Every line containing the string "none" should be returned from the records.

*RECORDS FOR THIS TASK*
►
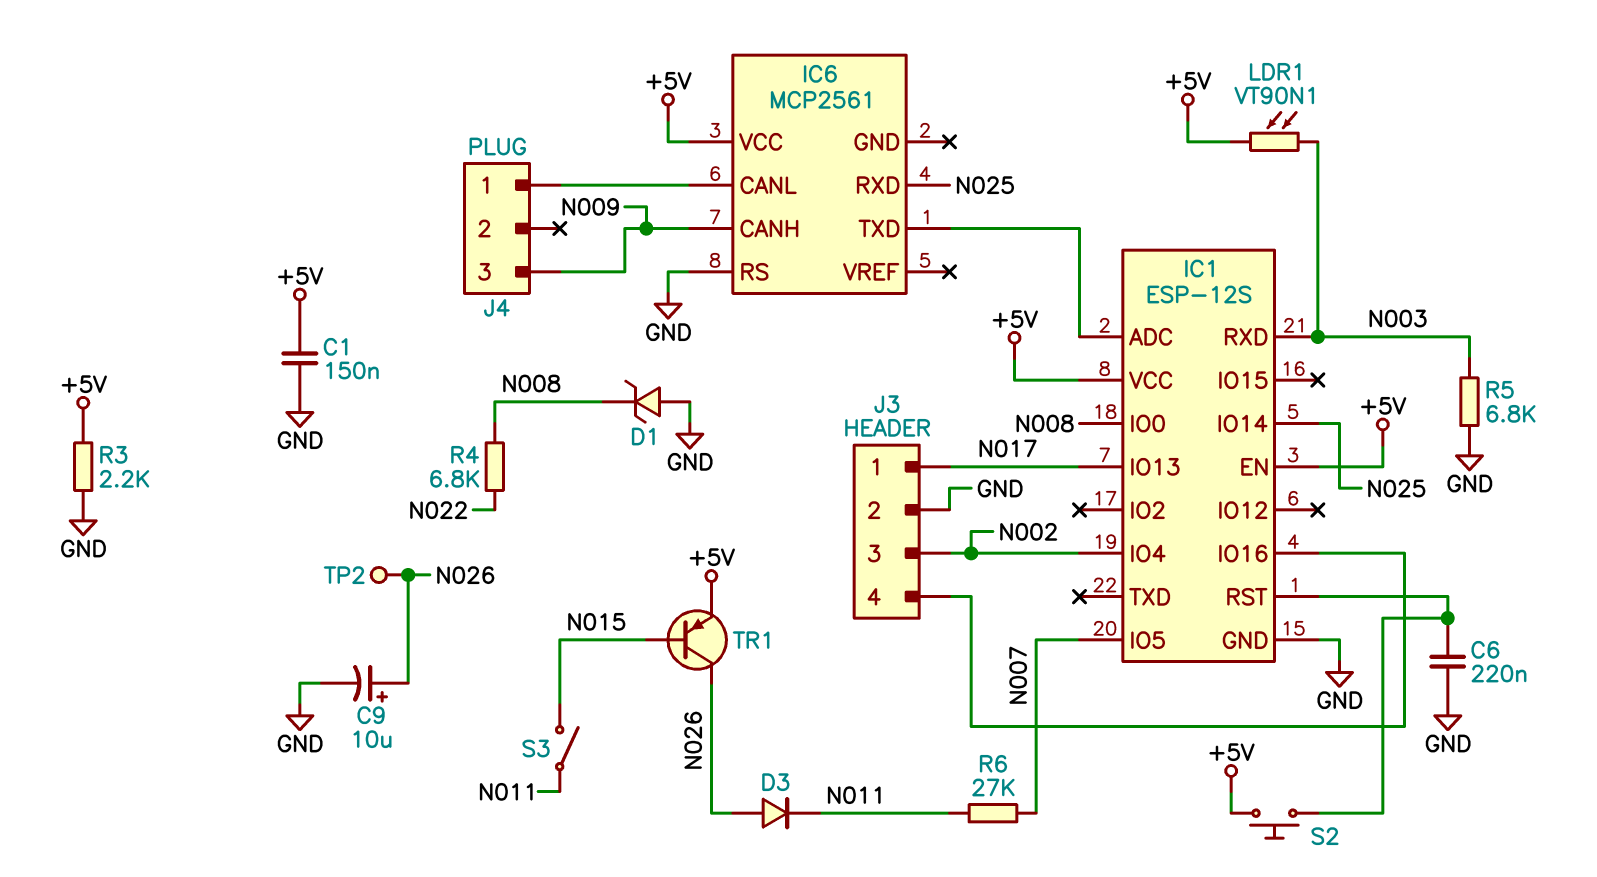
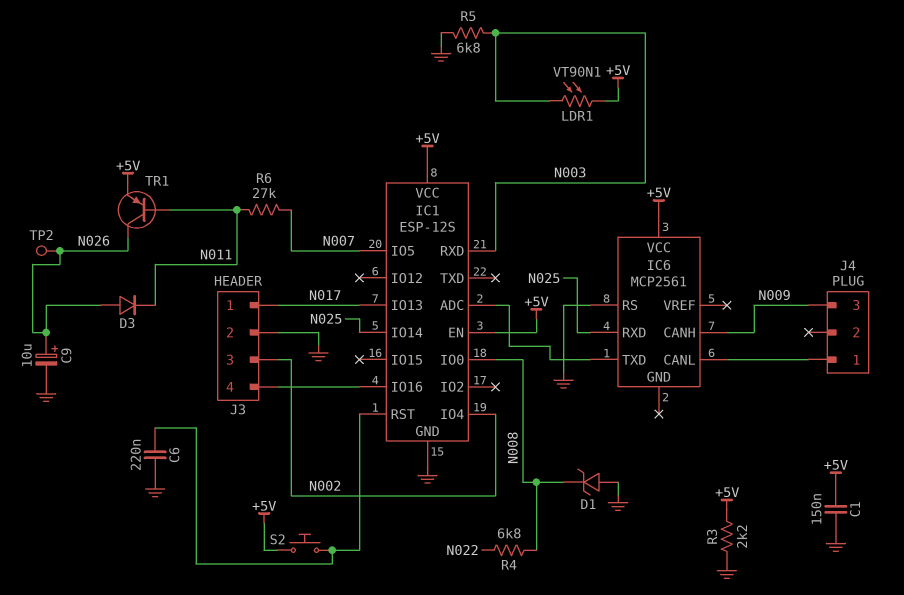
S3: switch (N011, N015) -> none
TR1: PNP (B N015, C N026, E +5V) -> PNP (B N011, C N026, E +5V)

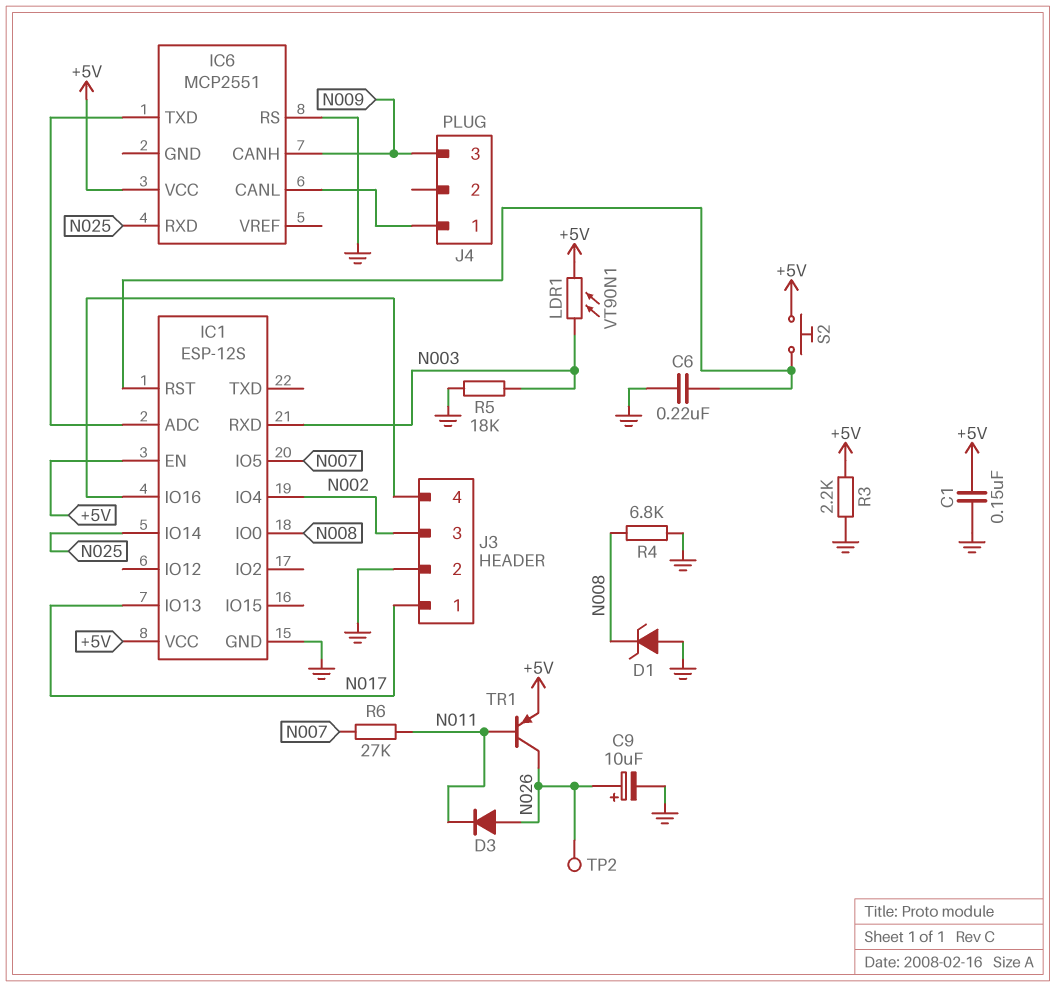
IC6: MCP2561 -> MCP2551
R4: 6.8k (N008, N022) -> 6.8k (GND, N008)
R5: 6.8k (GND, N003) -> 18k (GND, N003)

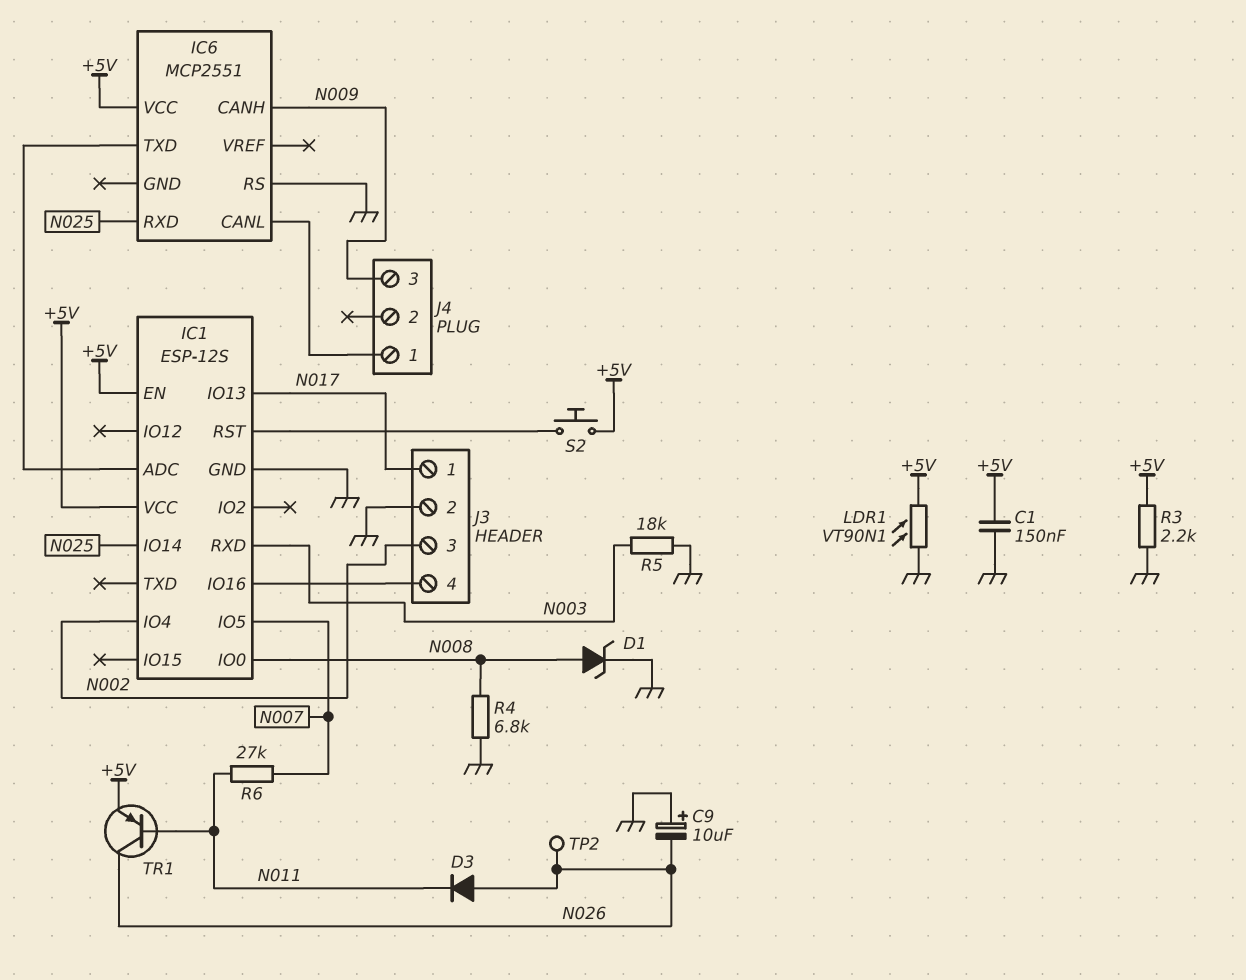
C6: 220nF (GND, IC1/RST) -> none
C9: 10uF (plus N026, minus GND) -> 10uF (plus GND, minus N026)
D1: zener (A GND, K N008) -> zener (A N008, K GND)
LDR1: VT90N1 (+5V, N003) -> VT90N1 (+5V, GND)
◄
*TASK OUTPUT*
S3: switch (N011, N015) -> none
C6: 220nF (GND, IC1/RST) -> none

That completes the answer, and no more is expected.